TASK DESCRIPTION: Somewhere below are a line with "brown 2x2 brick" and a later line with "brown 1x1 brick [262,241,305,283]". Output exactly those lines and all lines between them.

DATA TO PROCESS:
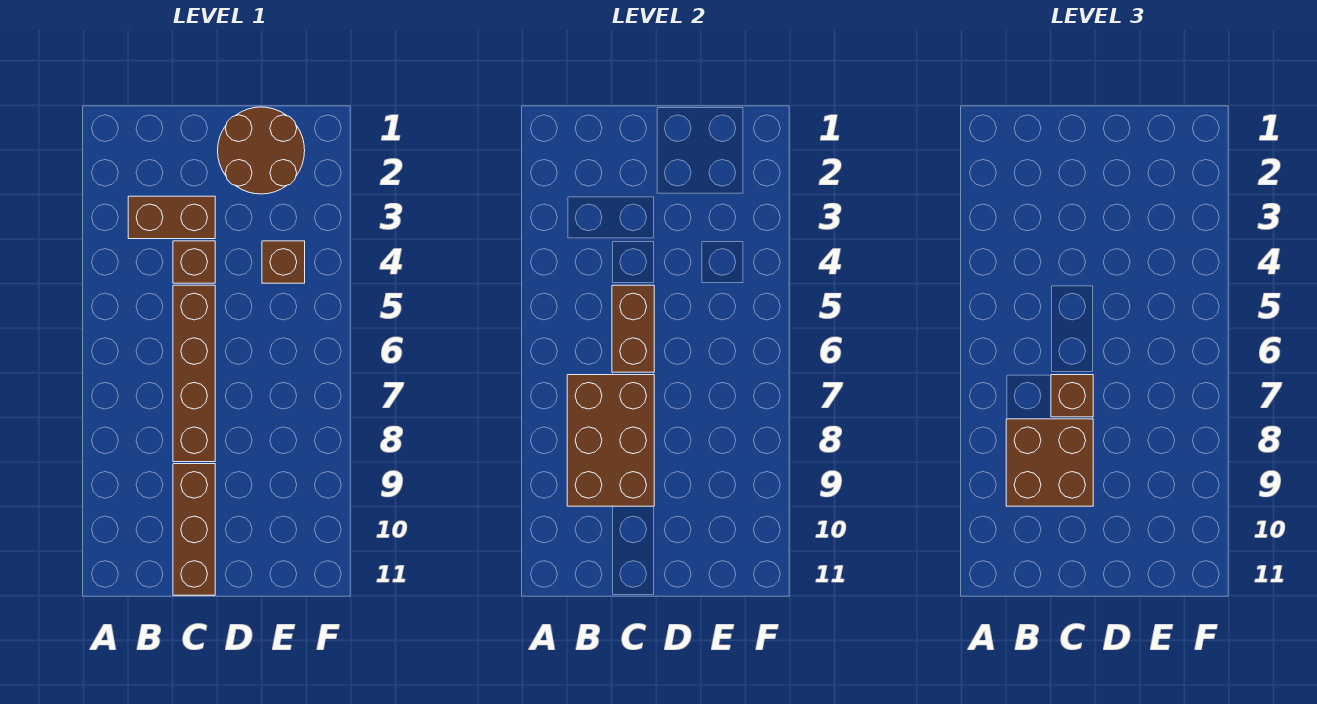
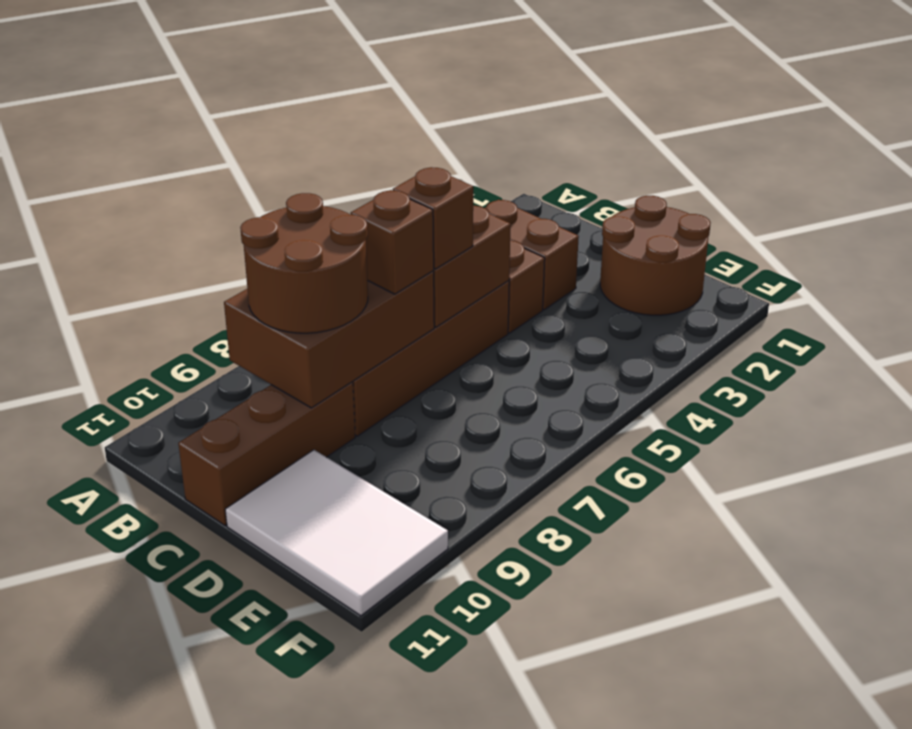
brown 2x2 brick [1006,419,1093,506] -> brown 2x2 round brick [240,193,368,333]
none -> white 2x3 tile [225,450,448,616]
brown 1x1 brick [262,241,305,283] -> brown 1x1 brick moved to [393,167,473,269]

---

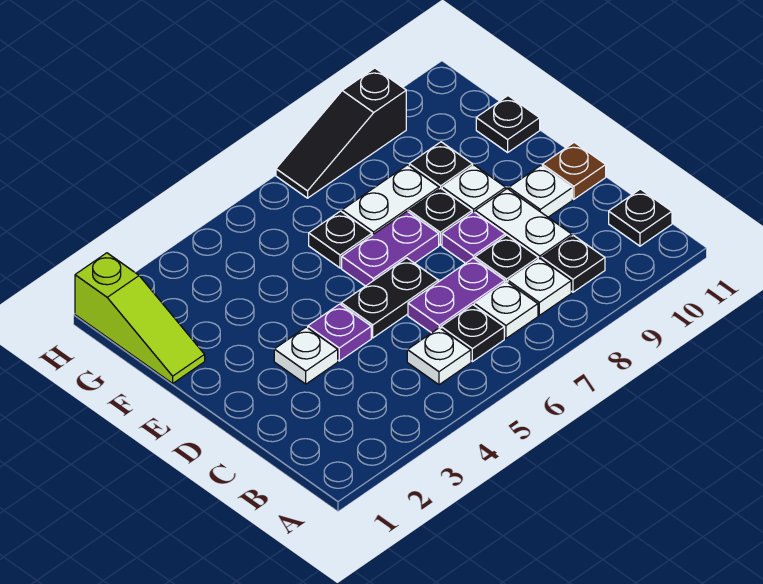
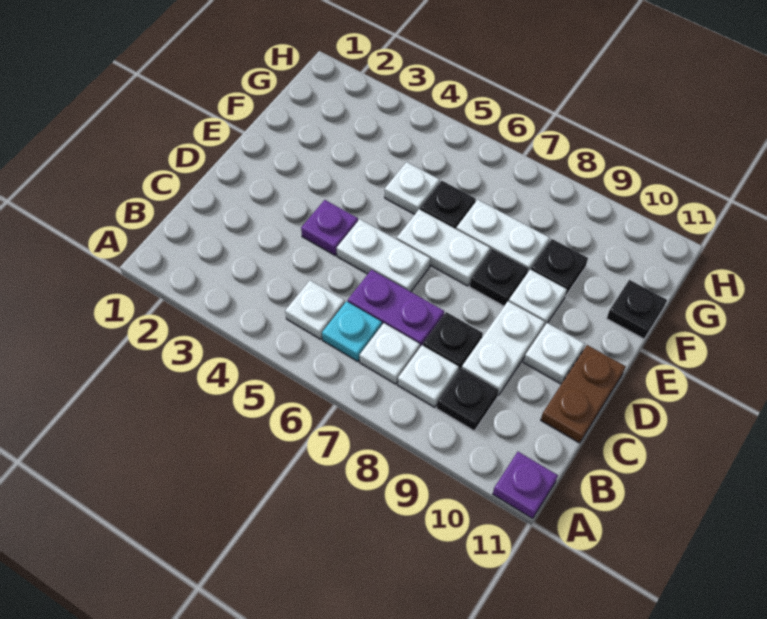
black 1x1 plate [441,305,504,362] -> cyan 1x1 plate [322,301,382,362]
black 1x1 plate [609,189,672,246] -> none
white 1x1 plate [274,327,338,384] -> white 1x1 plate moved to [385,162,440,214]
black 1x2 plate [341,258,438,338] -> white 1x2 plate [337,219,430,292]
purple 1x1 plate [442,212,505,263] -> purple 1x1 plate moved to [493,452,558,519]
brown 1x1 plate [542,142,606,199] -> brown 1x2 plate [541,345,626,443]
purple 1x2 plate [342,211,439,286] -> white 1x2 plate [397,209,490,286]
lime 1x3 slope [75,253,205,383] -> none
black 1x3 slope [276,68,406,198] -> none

ANSWER:
brown 2x2 brick [1006,419,1093,506] -> brown 2x2 round brick [240,193,368,333]
none -> white 2x3 tile [225,450,448,616]
brown 1x1 brick [262,241,305,283] -> brown 1x1 brick moved to [393,167,473,269]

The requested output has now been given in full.